══ Records for the exercise ══
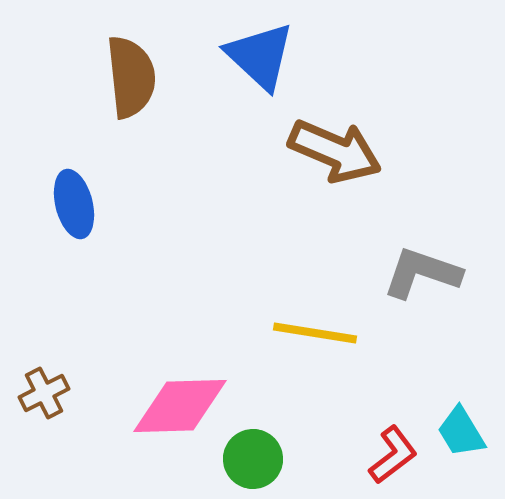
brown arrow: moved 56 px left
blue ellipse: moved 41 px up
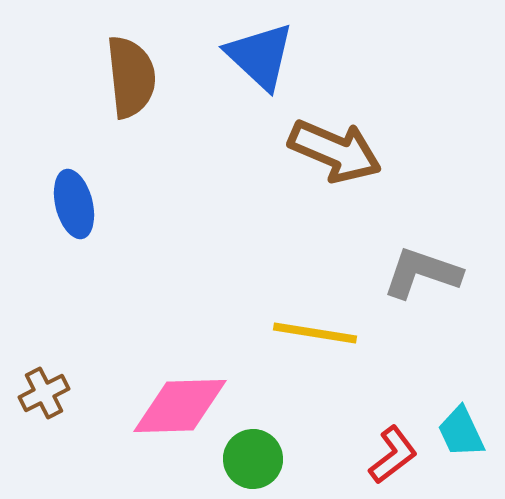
cyan trapezoid: rotated 6 degrees clockwise
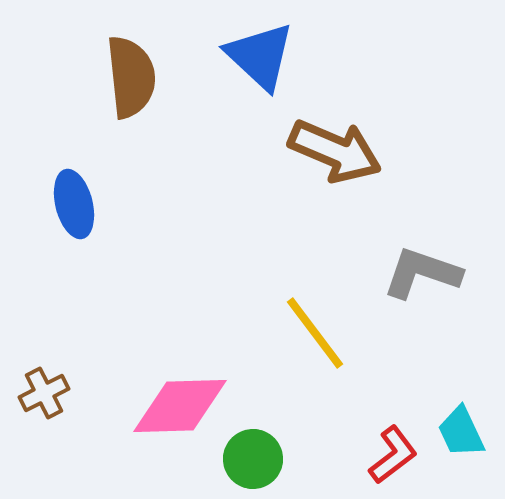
yellow line: rotated 44 degrees clockwise
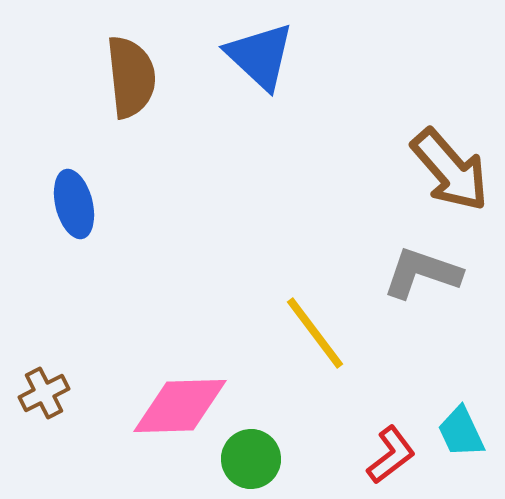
brown arrow: moved 115 px right, 19 px down; rotated 26 degrees clockwise
red L-shape: moved 2 px left
green circle: moved 2 px left
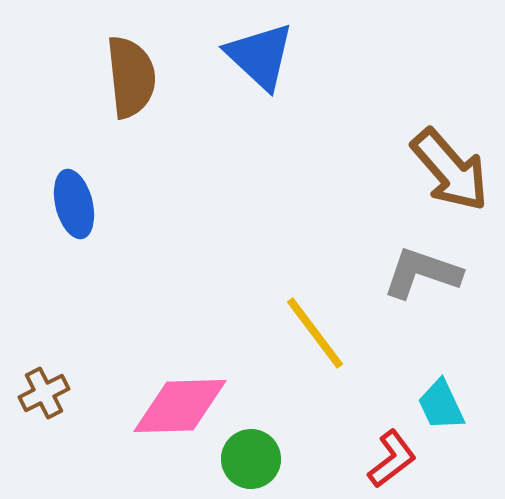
cyan trapezoid: moved 20 px left, 27 px up
red L-shape: moved 1 px right, 4 px down
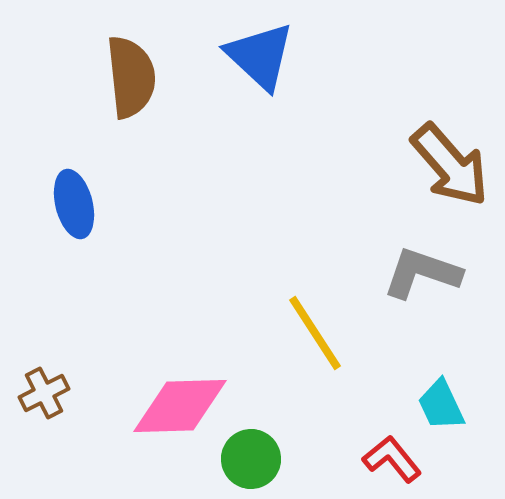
brown arrow: moved 5 px up
yellow line: rotated 4 degrees clockwise
red L-shape: rotated 92 degrees counterclockwise
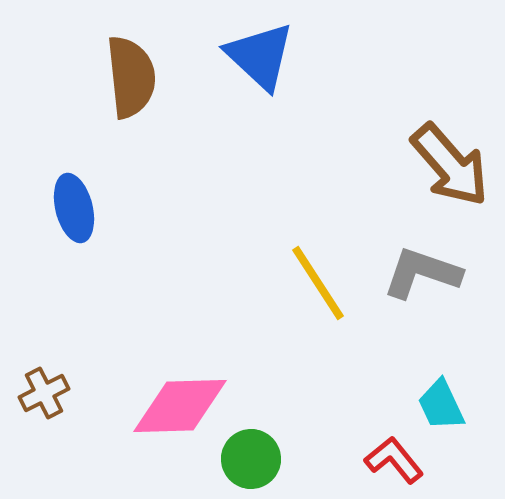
blue ellipse: moved 4 px down
yellow line: moved 3 px right, 50 px up
red L-shape: moved 2 px right, 1 px down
═══
Return every line from the records above that contains the word "down".

▸ **Response to the exercise**
brown arrow: moved 115 px right, 19 px down; rotated 26 degrees clockwise
red L-shape: moved 1 px right, 4 px down
blue ellipse: moved 4 px down
red L-shape: moved 2 px right, 1 px down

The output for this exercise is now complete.